[Saved entries]
╭──

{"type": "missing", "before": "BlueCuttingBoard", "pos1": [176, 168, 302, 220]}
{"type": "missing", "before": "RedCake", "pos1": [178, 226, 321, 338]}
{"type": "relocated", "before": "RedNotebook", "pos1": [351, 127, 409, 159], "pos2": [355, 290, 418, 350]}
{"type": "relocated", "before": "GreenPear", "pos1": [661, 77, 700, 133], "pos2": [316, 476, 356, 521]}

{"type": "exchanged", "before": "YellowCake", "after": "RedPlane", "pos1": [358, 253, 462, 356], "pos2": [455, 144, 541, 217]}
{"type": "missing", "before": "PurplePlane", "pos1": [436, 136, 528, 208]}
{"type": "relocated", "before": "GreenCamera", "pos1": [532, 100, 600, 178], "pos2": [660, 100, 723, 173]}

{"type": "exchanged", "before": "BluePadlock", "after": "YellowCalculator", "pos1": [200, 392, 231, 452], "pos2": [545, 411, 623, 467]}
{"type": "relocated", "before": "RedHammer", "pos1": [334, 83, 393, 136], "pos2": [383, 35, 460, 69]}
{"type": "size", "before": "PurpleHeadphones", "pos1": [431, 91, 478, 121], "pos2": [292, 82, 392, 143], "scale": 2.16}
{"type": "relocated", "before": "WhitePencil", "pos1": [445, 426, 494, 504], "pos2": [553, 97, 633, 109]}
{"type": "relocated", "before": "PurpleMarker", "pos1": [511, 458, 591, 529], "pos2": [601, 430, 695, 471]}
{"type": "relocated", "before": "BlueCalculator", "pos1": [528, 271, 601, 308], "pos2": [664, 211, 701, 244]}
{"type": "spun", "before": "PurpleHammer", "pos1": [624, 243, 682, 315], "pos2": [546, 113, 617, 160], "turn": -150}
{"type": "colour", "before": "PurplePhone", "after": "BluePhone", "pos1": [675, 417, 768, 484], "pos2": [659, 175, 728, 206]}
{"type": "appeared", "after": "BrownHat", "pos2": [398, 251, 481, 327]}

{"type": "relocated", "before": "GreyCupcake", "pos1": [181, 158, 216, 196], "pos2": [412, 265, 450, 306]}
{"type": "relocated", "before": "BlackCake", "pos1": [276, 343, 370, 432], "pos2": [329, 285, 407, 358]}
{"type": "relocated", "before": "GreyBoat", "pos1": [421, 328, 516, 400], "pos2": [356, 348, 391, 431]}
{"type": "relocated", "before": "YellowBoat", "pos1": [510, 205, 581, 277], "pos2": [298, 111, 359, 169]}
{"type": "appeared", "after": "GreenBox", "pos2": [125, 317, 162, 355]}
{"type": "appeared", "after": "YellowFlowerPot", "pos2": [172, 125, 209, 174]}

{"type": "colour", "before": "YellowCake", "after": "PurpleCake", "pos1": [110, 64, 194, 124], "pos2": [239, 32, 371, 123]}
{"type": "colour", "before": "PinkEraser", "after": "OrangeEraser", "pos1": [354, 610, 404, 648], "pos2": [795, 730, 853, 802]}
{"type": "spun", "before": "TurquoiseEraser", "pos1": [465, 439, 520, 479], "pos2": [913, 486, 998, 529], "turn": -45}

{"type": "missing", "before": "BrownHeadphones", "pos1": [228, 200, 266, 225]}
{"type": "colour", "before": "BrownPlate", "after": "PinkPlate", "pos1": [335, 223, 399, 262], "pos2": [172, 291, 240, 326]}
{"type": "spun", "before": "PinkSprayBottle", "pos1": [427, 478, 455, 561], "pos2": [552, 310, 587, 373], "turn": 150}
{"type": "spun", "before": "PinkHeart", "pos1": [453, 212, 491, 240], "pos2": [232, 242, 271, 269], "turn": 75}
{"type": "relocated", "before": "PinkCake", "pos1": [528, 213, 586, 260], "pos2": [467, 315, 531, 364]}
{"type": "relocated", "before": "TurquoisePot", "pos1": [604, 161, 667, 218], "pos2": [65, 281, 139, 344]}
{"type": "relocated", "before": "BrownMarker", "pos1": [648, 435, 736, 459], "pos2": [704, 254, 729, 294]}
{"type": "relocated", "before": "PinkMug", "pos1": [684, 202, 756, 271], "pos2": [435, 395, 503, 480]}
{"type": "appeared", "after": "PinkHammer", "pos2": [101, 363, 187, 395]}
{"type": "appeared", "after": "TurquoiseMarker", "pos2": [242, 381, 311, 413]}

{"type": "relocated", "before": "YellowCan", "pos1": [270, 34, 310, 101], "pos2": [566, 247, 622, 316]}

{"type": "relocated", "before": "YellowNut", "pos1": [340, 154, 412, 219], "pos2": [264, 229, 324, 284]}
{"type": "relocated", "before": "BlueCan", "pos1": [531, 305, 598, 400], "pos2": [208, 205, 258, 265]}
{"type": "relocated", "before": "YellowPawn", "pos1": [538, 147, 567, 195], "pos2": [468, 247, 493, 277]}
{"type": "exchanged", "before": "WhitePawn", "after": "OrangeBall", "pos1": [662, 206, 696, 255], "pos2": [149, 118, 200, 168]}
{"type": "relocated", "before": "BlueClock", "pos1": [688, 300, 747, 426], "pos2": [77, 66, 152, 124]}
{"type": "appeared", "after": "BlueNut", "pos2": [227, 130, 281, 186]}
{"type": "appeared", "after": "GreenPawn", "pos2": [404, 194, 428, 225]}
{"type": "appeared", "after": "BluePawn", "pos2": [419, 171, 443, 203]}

╰──

Each entry above is to be duplicated exactly, with nothing left out.

{"type": "missing", "before": "BlueCuttingBoard", "pos1": [176, 168, 302, 220]}
{"type": "missing", "before": "RedCake", "pos1": [178, 226, 321, 338]}
{"type": "relocated", "before": "RedNotebook", "pos1": [351, 127, 409, 159], "pos2": [355, 290, 418, 350]}
{"type": "relocated", "before": "GreenPear", "pos1": [661, 77, 700, 133], "pos2": [316, 476, 356, 521]}

{"type": "exchanged", "before": "YellowCake", "after": "RedPlane", "pos1": [358, 253, 462, 356], "pos2": [455, 144, 541, 217]}
{"type": "missing", "before": "PurplePlane", "pos1": [436, 136, 528, 208]}
{"type": "relocated", "before": "GreenCamera", "pos1": [532, 100, 600, 178], "pos2": [660, 100, 723, 173]}

{"type": "exchanged", "before": "BluePadlock", "after": "YellowCalculator", "pos1": [200, 392, 231, 452], "pos2": [545, 411, 623, 467]}
{"type": "relocated", "before": "RedHammer", "pos1": [334, 83, 393, 136], "pos2": [383, 35, 460, 69]}
{"type": "size", "before": "PurpleHeadphones", "pos1": [431, 91, 478, 121], "pos2": [292, 82, 392, 143], "scale": 2.16}
{"type": "relocated", "before": "WhitePencil", "pos1": [445, 426, 494, 504], "pos2": [553, 97, 633, 109]}
{"type": "relocated", "before": "PurpleMarker", "pos1": [511, 458, 591, 529], "pos2": [601, 430, 695, 471]}
{"type": "relocated", "before": "BlueCalculator", "pos1": [528, 271, 601, 308], "pos2": [664, 211, 701, 244]}
{"type": "spun", "before": "PurpleHammer", "pos1": [624, 243, 682, 315], "pos2": [546, 113, 617, 160], "turn": -150}
{"type": "colour", "before": "PurplePhone", "after": "BluePhone", "pos1": [675, 417, 768, 484], "pos2": [659, 175, 728, 206]}
{"type": "appeared", "after": "BrownHat", "pos2": [398, 251, 481, 327]}

{"type": "relocated", "before": "GreyCupcake", "pos1": [181, 158, 216, 196], "pos2": [412, 265, 450, 306]}
{"type": "relocated", "before": "BlackCake", "pos1": [276, 343, 370, 432], "pos2": [329, 285, 407, 358]}
{"type": "relocated", "before": "GreyBoat", "pos1": [421, 328, 516, 400], "pos2": [356, 348, 391, 431]}
{"type": "relocated", "before": "YellowBoat", "pos1": [510, 205, 581, 277], "pos2": [298, 111, 359, 169]}
{"type": "appeared", "after": "GreenBox", "pos2": [125, 317, 162, 355]}
{"type": "appeared", "after": "YellowFlowerPot", "pos2": [172, 125, 209, 174]}

{"type": "colour", "before": "YellowCake", "after": "PurpleCake", "pos1": [110, 64, 194, 124], "pos2": [239, 32, 371, 123]}
{"type": "colour", "before": "PinkEraser", "after": "OrangeEraser", "pos1": [354, 610, 404, 648], "pos2": [795, 730, 853, 802]}
{"type": "spun", "before": "TurquoiseEraser", "pos1": [465, 439, 520, 479], "pos2": [913, 486, 998, 529], "turn": -45}

{"type": "missing", "before": "BrownHeadphones", "pos1": [228, 200, 266, 225]}
{"type": "colour", "before": "BrownPlate", "after": "PinkPlate", "pos1": [335, 223, 399, 262], "pos2": [172, 291, 240, 326]}
{"type": "spun", "before": "PinkSprayBottle", "pos1": [427, 478, 455, 561], "pos2": [552, 310, 587, 373], "turn": 150}
{"type": "spun", "before": "PinkHeart", "pos1": [453, 212, 491, 240], "pos2": [232, 242, 271, 269], "turn": 75}
{"type": "relocated", "before": "PinkCake", "pos1": [528, 213, 586, 260], "pos2": [467, 315, 531, 364]}
{"type": "relocated", "before": "TurquoisePot", "pos1": [604, 161, 667, 218], "pos2": [65, 281, 139, 344]}
{"type": "relocated", "before": "BrownMarker", "pos1": [648, 435, 736, 459], "pos2": [704, 254, 729, 294]}
{"type": "relocated", "before": "PinkMug", "pos1": [684, 202, 756, 271], "pos2": [435, 395, 503, 480]}
{"type": "appeared", "after": "PinkHammer", "pos2": [101, 363, 187, 395]}
{"type": "appeared", "after": "TurquoiseMarker", "pos2": [242, 381, 311, 413]}

{"type": "relocated", "before": "YellowCan", "pos1": [270, 34, 310, 101], "pos2": [566, 247, 622, 316]}

{"type": "relocated", "before": "YellowNut", "pos1": [340, 154, 412, 219], "pos2": [264, 229, 324, 284]}
{"type": "relocated", "before": "BlueCan", "pos1": [531, 305, 598, 400], "pos2": [208, 205, 258, 265]}
{"type": "relocated", "before": "YellowPawn", "pos1": [538, 147, 567, 195], "pos2": [468, 247, 493, 277]}
{"type": "exchanged", "before": "WhitePawn", "after": "OrangeBall", "pos1": [662, 206, 696, 255], "pos2": [149, 118, 200, 168]}
{"type": "relocated", "before": "BlueClock", "pos1": [688, 300, 747, 426], "pos2": [77, 66, 152, 124]}
{"type": "appeared", "after": "BlueNut", "pos2": [227, 130, 281, 186]}
{"type": "appeared", "after": "GreenPawn", "pos2": [404, 194, 428, 225]}
{"type": "appeared", "after": "BluePawn", "pos2": [419, 171, 443, 203]}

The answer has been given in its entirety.